→ Action item
What you need to produce from the material below is an exact transcription of the lines from the one with "orange padlock: 5 -> 4" through the one with "turquoise phone: 3 -> 1", both included, and no other line.

→ Dataset excerpts
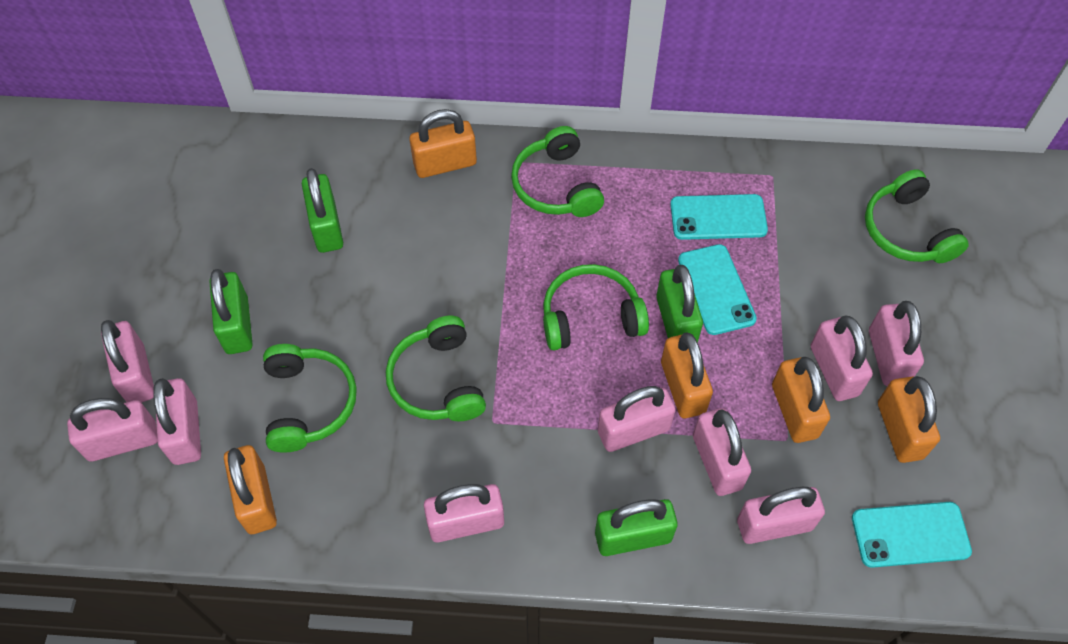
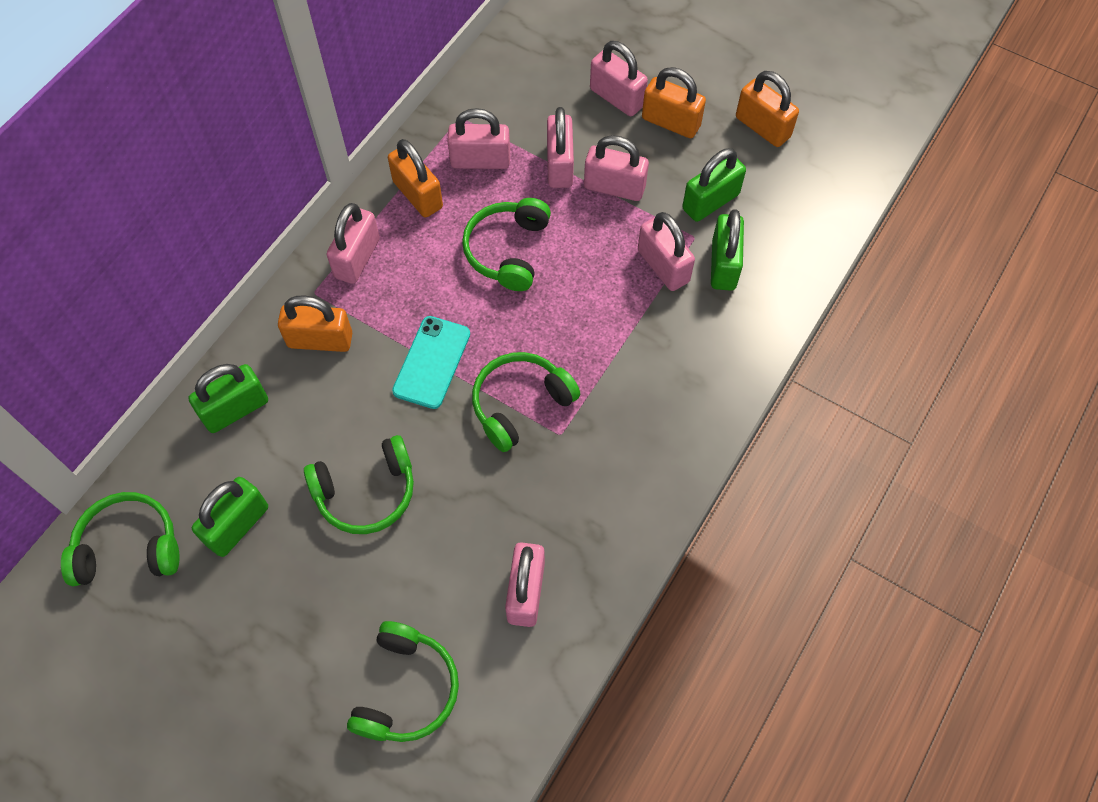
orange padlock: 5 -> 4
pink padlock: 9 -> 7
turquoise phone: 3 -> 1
* * *
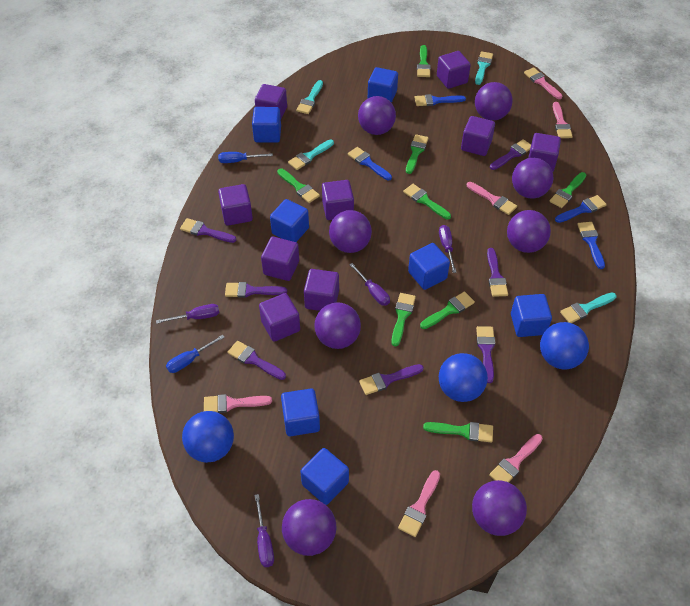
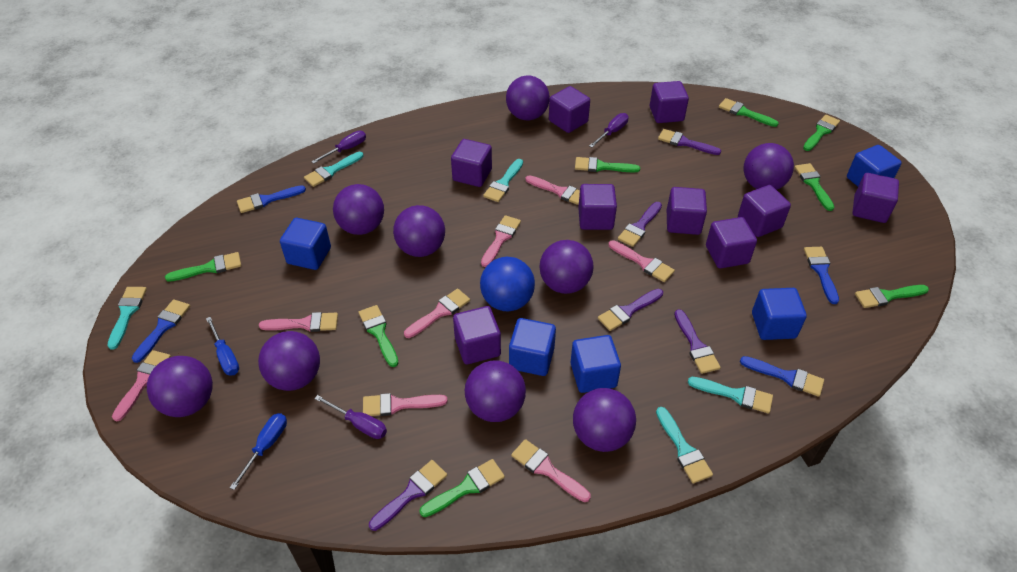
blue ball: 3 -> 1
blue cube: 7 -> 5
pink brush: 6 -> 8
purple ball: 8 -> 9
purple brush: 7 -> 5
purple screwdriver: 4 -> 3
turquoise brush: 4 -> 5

→ Finished exercise
orange padlock: 5 -> 4
pink padlock: 9 -> 7
turquoise phone: 3 -> 1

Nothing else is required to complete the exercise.